Work order: Give back exactly the lines of the entries below from the line with "C5: 22nF (CT, CV) -> 22nF (CT, GND)" to the line with "R17: 220 (LEDK2, PULSE) -> none", inclusive, and only those.

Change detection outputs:

§

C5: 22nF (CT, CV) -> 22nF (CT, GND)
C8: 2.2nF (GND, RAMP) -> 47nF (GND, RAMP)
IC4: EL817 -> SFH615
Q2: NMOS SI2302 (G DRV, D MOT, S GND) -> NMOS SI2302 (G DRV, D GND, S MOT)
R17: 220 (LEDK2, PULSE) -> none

§

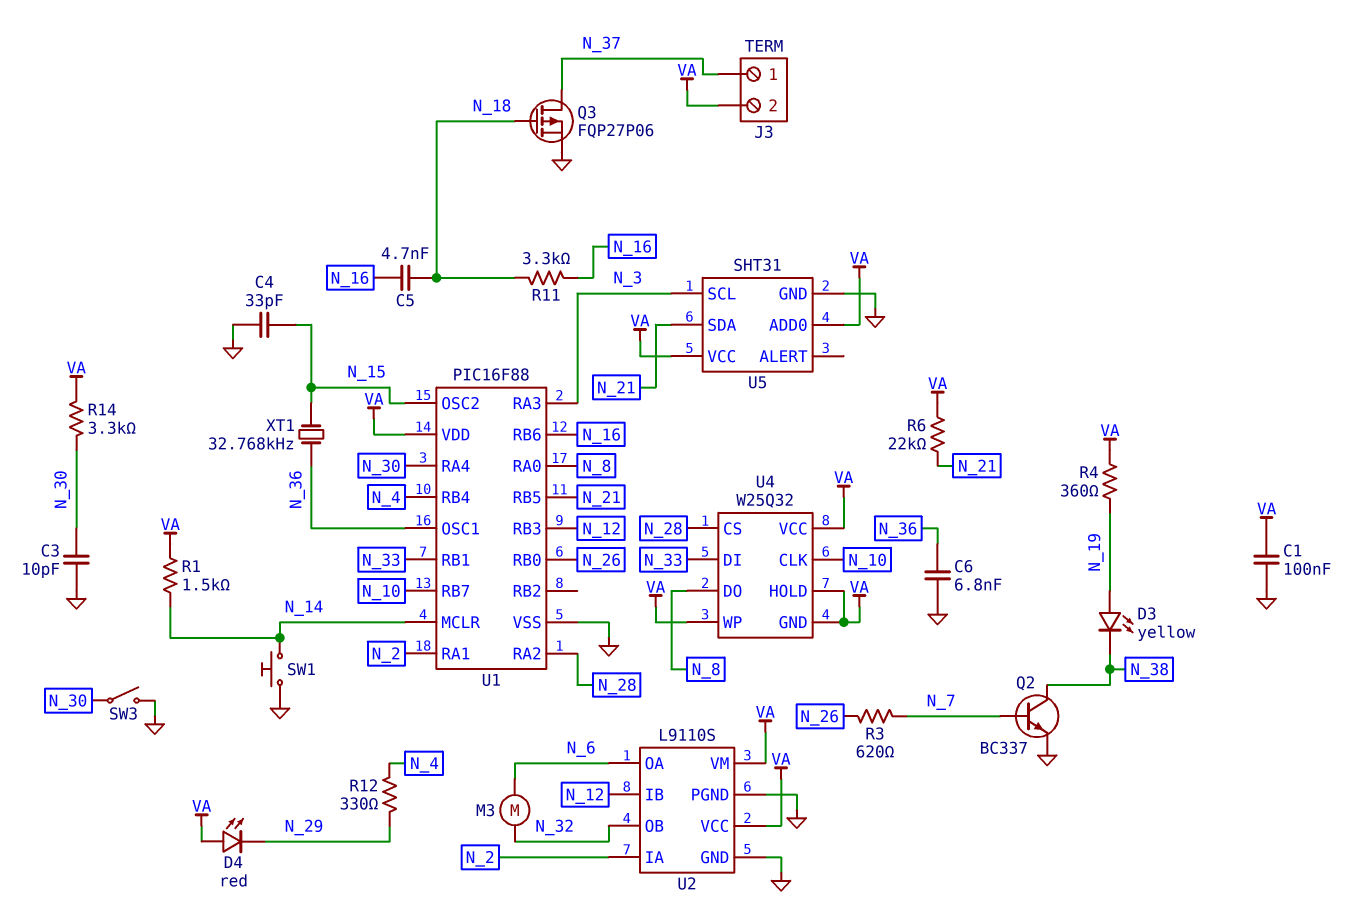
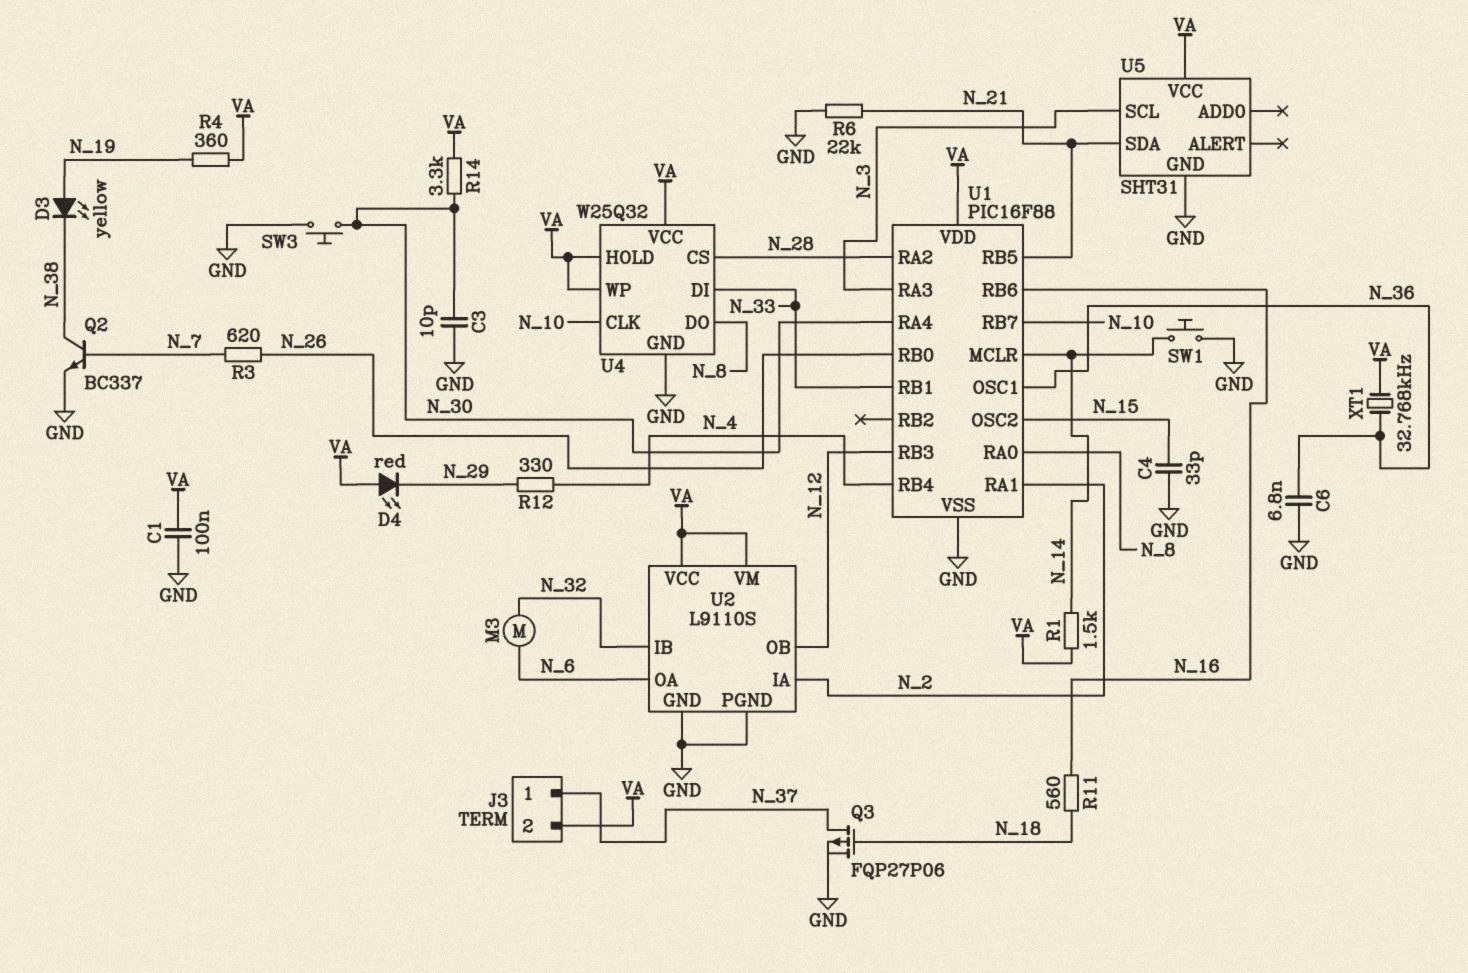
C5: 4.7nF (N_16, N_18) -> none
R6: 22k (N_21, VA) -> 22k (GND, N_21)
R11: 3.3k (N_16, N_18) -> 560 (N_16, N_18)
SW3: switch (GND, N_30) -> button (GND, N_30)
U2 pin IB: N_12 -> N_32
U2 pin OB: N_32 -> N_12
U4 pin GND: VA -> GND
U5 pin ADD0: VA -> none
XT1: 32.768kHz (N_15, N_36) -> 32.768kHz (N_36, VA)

§

Finished exercise:
C5: 22nF (CT, CV) -> 22nF (CT, GND)
C8: 2.2nF (GND, RAMP) -> 47nF (GND, RAMP)
IC4: EL817 -> SFH615
Q2: NMOS SI2302 (G DRV, D MOT, S GND) -> NMOS SI2302 (G DRV, D GND, S MOT)
R17: 220 (LEDK2, PULSE) -> none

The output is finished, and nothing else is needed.